Below are records to transcribe in full and unchanged; omit every picture.
+++ PROVIDED MATERIAL +++
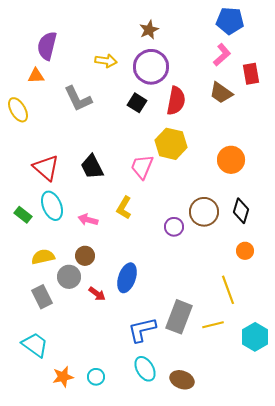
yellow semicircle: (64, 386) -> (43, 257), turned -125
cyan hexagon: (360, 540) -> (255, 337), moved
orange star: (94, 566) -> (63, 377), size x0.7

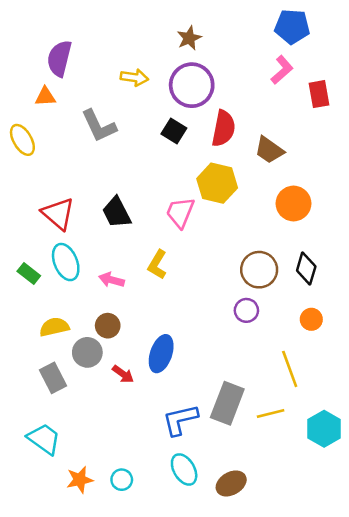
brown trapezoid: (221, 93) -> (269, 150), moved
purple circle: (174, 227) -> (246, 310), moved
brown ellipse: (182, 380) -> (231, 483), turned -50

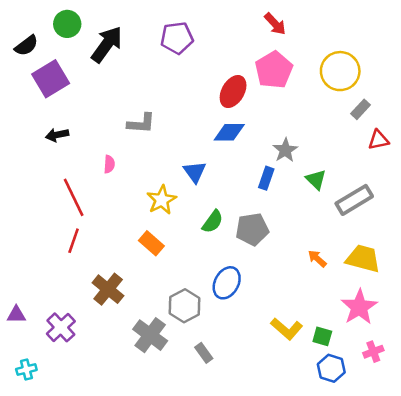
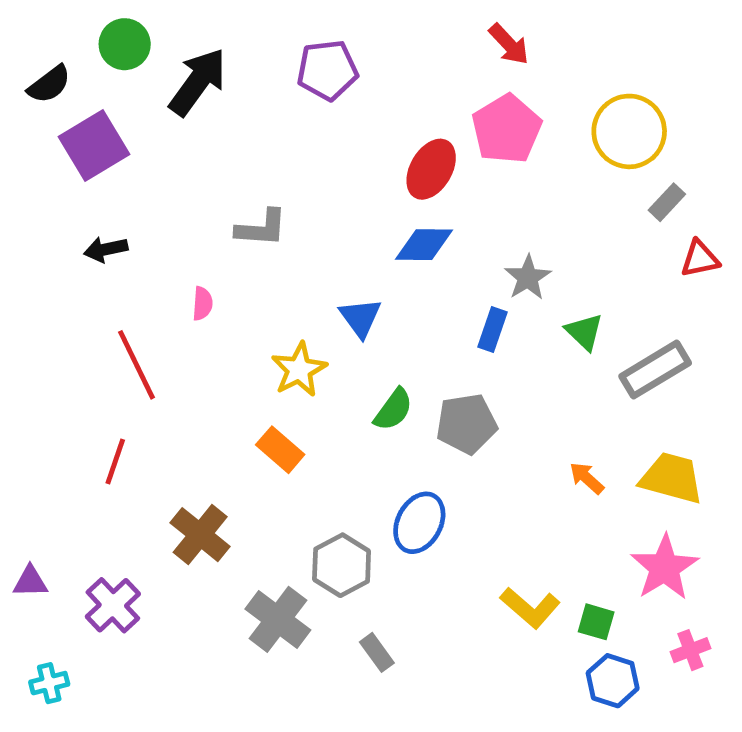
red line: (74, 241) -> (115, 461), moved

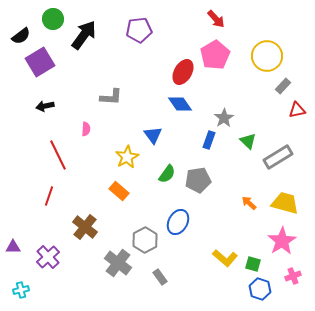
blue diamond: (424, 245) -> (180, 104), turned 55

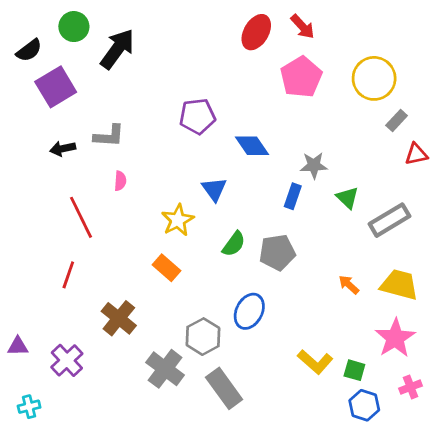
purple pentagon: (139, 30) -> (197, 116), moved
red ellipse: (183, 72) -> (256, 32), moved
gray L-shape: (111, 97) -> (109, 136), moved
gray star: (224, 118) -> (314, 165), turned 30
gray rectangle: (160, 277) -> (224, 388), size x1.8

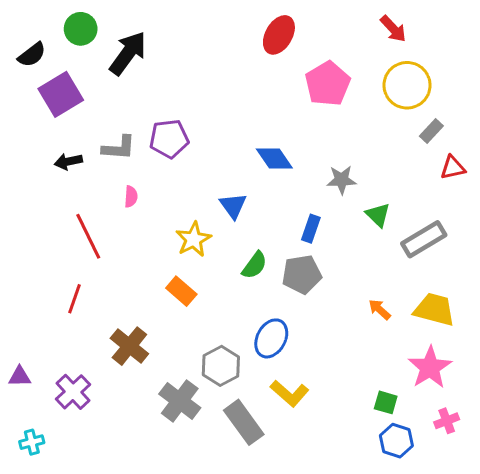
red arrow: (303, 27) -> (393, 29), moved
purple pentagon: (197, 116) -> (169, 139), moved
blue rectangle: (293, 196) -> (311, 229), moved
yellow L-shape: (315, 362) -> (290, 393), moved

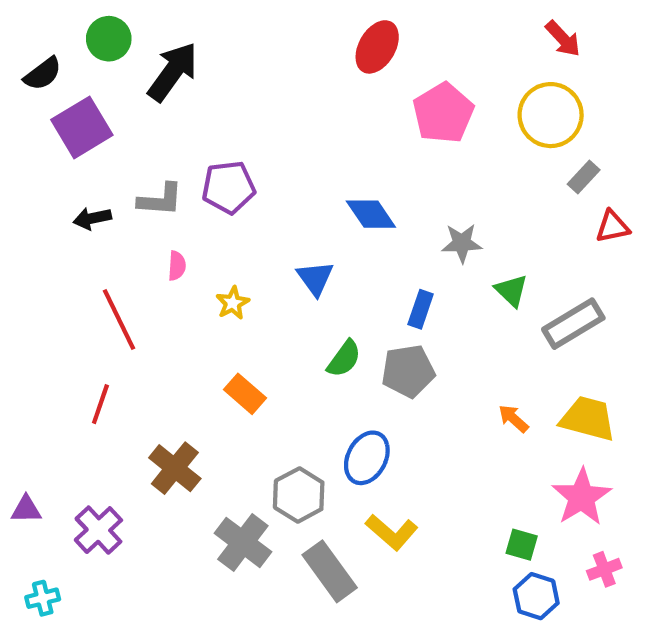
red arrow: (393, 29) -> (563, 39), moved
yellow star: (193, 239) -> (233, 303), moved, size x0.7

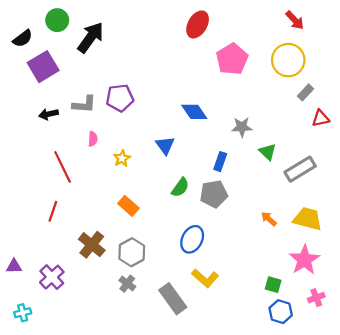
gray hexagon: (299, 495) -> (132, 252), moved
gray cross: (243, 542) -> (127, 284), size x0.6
+++
• [WRITTEN RESPONSE]:
yellow semicircle: (64, 386) -> (43, 257), turned -125
cyan hexagon: (360, 540) -> (255, 337), moved
orange star: (94, 566) -> (63, 377), size x0.7

brown trapezoid: (221, 93) -> (269, 150), moved
purple circle: (174, 227) -> (246, 310), moved
brown ellipse: (182, 380) -> (231, 483), turned -50

red line: (74, 241) -> (115, 461), moved

blue diamond: (424, 245) -> (180, 104), turned 55

purple pentagon: (139, 30) -> (197, 116), moved
red ellipse: (183, 72) -> (256, 32), moved
gray L-shape: (111, 97) -> (109, 136), moved
gray star: (224, 118) -> (314, 165), turned 30
gray rectangle: (160, 277) -> (224, 388), size x1.8

red arrow: (303, 27) -> (393, 29), moved
purple pentagon: (197, 116) -> (169, 139), moved
blue rectangle: (293, 196) -> (311, 229), moved
yellow L-shape: (315, 362) -> (290, 393), moved

red arrow: (393, 29) -> (563, 39), moved
yellow star: (193, 239) -> (233, 303), moved, size x0.7

gray hexagon: (299, 495) -> (132, 252), moved
gray cross: (243, 542) -> (127, 284), size x0.6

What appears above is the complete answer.